> **REQUIREMENT**
Where the word "gray" appears in a line of the entries below, count that line and give the total alone.

> **RECORDS SUPPLIED**
'''

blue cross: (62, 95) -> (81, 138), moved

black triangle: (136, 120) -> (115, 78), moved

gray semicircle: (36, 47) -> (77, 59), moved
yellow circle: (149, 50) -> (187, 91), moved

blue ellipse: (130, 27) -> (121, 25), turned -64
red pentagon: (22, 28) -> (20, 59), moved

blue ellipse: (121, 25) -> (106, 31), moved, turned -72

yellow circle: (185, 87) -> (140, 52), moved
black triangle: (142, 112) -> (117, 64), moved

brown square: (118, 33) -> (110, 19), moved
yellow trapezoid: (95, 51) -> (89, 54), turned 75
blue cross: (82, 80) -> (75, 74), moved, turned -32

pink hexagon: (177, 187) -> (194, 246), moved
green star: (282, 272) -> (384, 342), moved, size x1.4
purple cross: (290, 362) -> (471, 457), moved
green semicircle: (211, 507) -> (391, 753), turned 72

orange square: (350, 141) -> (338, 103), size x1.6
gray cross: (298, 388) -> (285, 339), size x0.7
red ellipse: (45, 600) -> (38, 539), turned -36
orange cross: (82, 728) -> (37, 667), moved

'''
'''

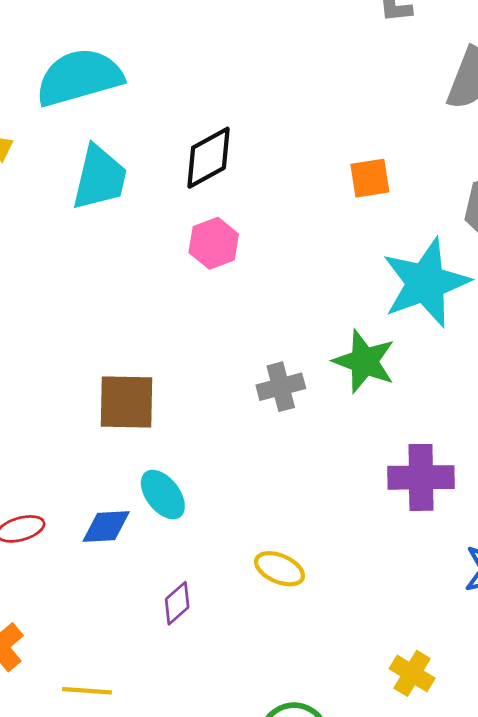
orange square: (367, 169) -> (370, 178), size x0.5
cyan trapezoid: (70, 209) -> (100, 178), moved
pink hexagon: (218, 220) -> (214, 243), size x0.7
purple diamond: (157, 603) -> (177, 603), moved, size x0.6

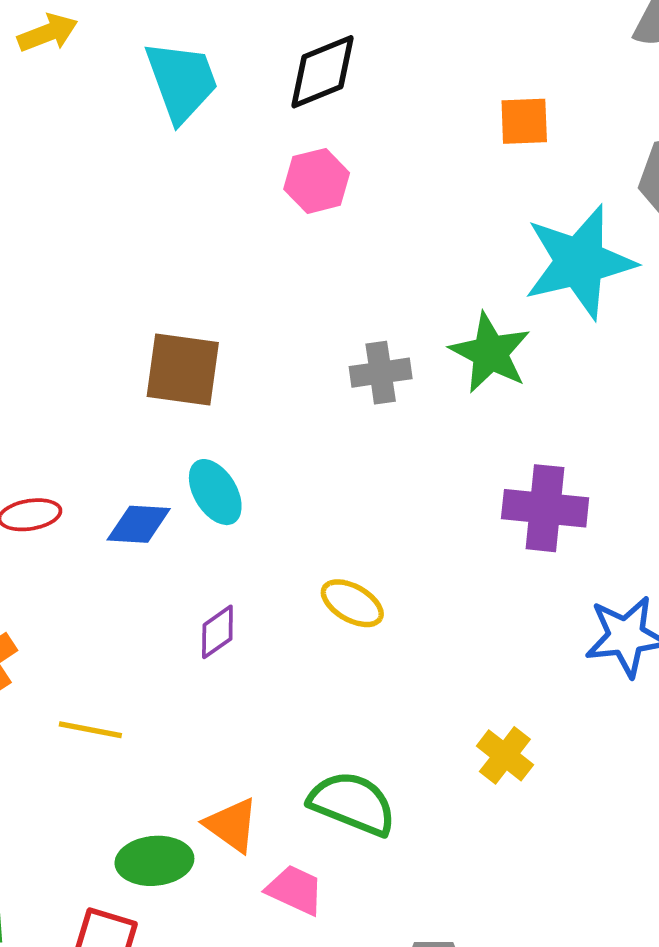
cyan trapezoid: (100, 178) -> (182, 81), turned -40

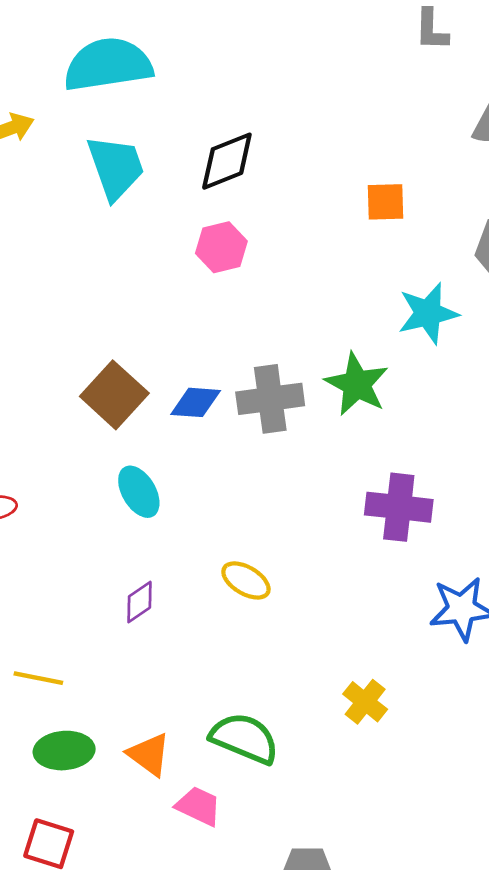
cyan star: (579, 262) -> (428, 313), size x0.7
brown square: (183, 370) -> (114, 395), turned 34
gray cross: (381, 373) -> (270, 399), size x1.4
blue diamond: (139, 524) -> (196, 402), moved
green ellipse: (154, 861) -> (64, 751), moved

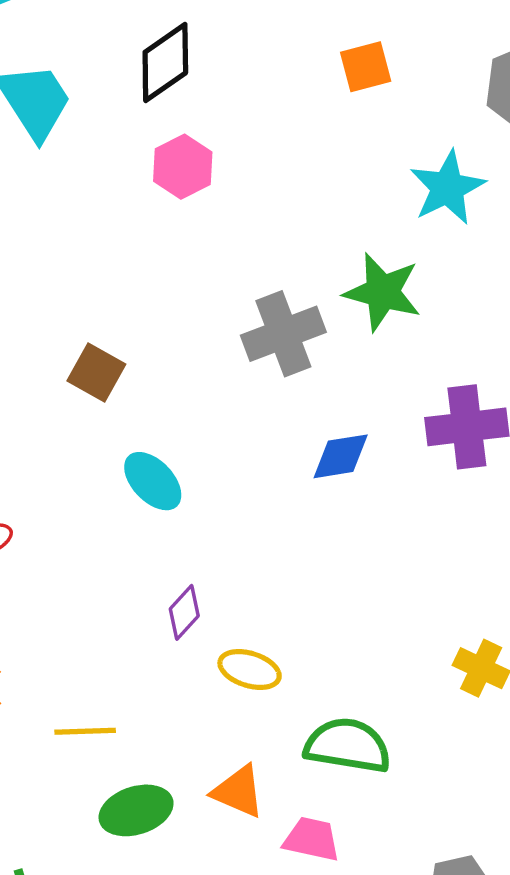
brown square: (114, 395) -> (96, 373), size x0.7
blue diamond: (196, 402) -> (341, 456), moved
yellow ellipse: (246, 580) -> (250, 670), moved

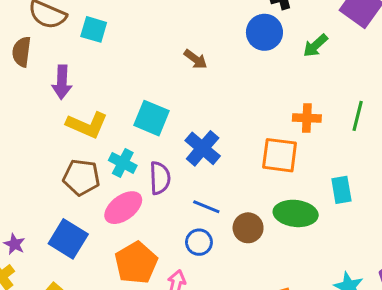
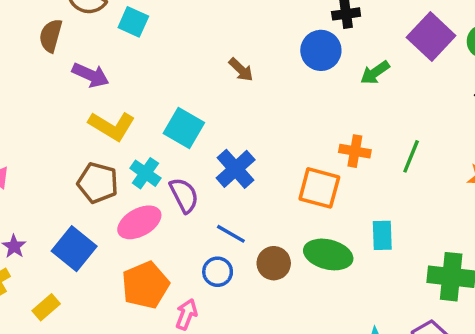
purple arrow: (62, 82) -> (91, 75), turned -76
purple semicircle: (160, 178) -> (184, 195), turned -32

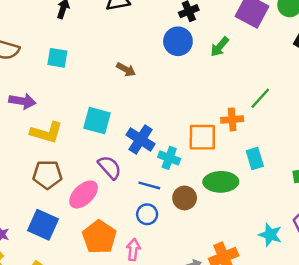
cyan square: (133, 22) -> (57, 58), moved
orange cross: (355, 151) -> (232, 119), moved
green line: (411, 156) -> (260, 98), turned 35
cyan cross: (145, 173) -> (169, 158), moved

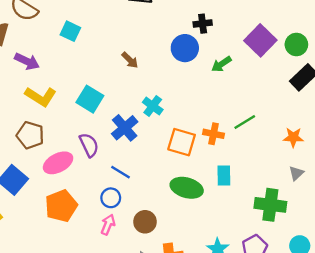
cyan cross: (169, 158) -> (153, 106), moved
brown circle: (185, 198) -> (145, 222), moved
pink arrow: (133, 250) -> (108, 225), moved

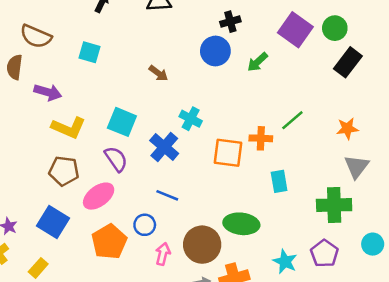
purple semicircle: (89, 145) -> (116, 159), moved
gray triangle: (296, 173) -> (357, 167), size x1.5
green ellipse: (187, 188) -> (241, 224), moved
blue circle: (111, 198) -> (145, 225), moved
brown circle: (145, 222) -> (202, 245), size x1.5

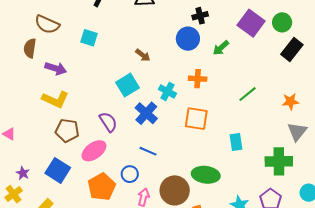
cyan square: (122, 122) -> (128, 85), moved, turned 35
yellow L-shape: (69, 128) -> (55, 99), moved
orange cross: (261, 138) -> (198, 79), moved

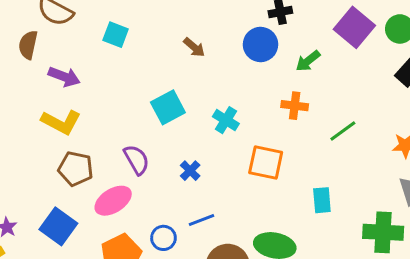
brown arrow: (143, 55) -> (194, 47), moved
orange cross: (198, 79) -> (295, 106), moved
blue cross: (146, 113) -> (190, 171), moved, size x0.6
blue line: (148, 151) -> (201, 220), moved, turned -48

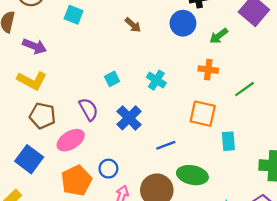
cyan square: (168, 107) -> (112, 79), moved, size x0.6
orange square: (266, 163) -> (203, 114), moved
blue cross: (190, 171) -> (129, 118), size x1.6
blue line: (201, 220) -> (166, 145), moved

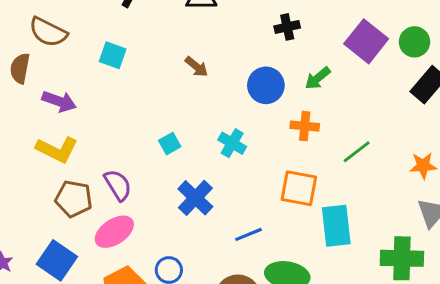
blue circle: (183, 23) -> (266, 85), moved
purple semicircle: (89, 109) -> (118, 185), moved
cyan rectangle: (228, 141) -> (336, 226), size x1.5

'''

> **RESPONSE TO THIS TASK**
4